WHAT THE TASK ASKS:
Using the data below, print exactly the line with "blue triangle: (77, 71)", the line with "purple triangle: (46, 72) -> (49, 33), moved", and every line between them, but none of the pictures.

DATASET RECORDS:

»»

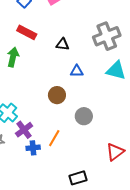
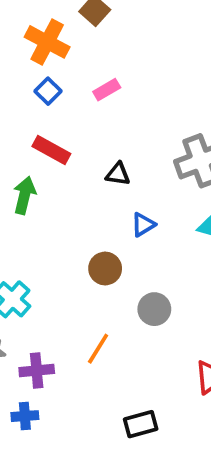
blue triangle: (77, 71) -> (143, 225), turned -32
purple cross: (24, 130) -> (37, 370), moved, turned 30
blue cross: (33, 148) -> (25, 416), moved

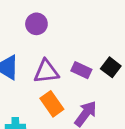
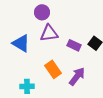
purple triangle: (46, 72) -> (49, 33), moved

««
»»

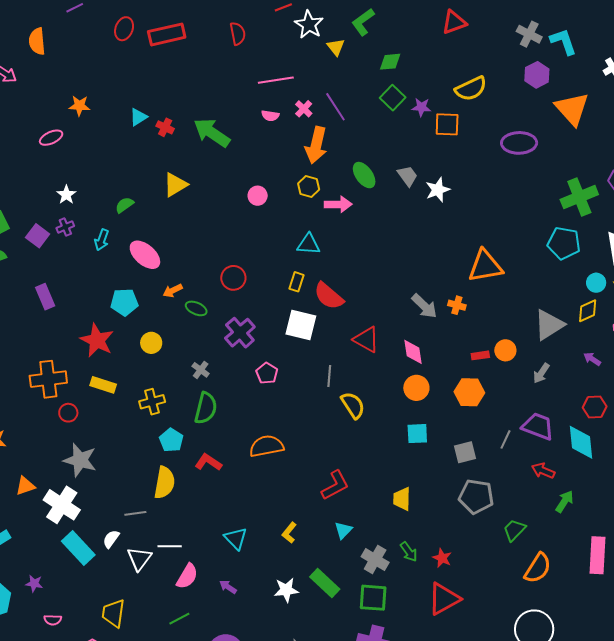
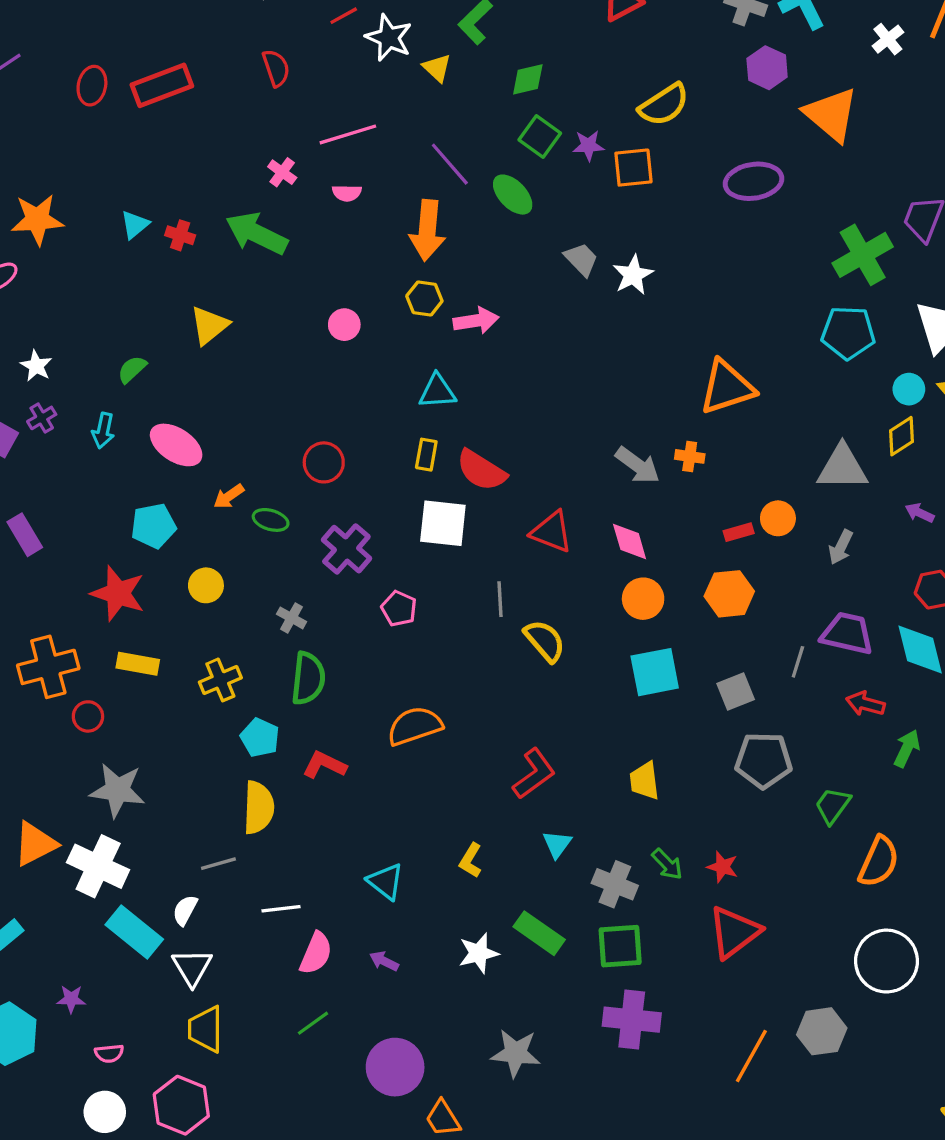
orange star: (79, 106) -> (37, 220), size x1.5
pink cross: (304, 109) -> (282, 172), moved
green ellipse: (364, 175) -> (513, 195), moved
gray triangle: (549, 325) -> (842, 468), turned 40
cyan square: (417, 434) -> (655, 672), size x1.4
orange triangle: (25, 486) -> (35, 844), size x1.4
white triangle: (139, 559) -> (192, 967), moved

««

RESPONSE TO THE EXERCISE:
blue triangle: (77, 71) -> (143, 225), turned -32
purple cross: (24, 130) -> (37, 370), moved, turned 30
blue cross: (33, 148) -> (25, 416), moved

purple triangle: (46, 72) -> (49, 33), moved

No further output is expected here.